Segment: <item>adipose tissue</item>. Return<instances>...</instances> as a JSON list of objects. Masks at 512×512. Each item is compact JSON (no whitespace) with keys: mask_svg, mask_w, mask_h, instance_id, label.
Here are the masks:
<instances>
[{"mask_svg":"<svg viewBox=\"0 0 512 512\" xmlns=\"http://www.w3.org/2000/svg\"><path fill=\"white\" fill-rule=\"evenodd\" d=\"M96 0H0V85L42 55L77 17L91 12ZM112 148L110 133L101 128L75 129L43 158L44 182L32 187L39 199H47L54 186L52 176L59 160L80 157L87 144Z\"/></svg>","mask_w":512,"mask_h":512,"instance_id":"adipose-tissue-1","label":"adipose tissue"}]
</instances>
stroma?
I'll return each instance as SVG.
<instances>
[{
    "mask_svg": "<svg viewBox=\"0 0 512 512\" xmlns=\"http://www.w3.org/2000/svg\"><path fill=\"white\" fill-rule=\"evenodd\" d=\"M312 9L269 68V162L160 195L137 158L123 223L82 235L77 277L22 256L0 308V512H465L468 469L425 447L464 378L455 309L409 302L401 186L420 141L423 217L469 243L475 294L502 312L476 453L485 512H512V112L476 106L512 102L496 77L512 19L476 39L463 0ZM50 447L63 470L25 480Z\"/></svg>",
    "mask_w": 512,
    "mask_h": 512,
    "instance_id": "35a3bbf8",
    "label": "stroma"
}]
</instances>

Stated exercise -> Each line of the listing should be echoed back exactly.

Written answer ->
Segment: <item>adipose tissue</item>. Return<instances>...</instances> as a JSON list of objects. Masks at 512×512. Each item is compact JSON (no whitespace) with keys: mask_svg, mask_w, mask_h, instance_id, label.
Here are the masks:
<instances>
[{"mask_svg":"<svg viewBox=\"0 0 512 512\" xmlns=\"http://www.w3.org/2000/svg\"><path fill=\"white\" fill-rule=\"evenodd\" d=\"M96 0H0V85L42 55L77 17L91 12ZM112 148L110 133L101 128L75 129L43 158L44 182L32 187L39 199H47L54 186L52 176L59 160L80 157L87 144Z\"/></svg>","mask_w":512,"mask_h":512,"instance_id":"adipose-tissue-1","label":"adipose tissue"}]
</instances>
stroma?
I'll return each instance as SVG.
<instances>
[{
    "mask_svg": "<svg viewBox=\"0 0 512 512\" xmlns=\"http://www.w3.org/2000/svg\"><path fill=\"white\" fill-rule=\"evenodd\" d=\"M312 9L269 68V162L160 195L137 158L123 223L82 235L77 277L22 256L0 308V512H465L468 469L425 447L464 378L455 309L409 302L401 186L420 141L423 217L469 243L475 294L502 312L476 453L485 512H512V112L476 106L512 102L496 77L512 19L476 39L463 0ZM50 447L63 470L25 480Z\"/></svg>",
    "mask_w": 512,
    "mask_h": 512,
    "instance_id": "35a3bbf8",
    "label": "stroma"
}]
</instances>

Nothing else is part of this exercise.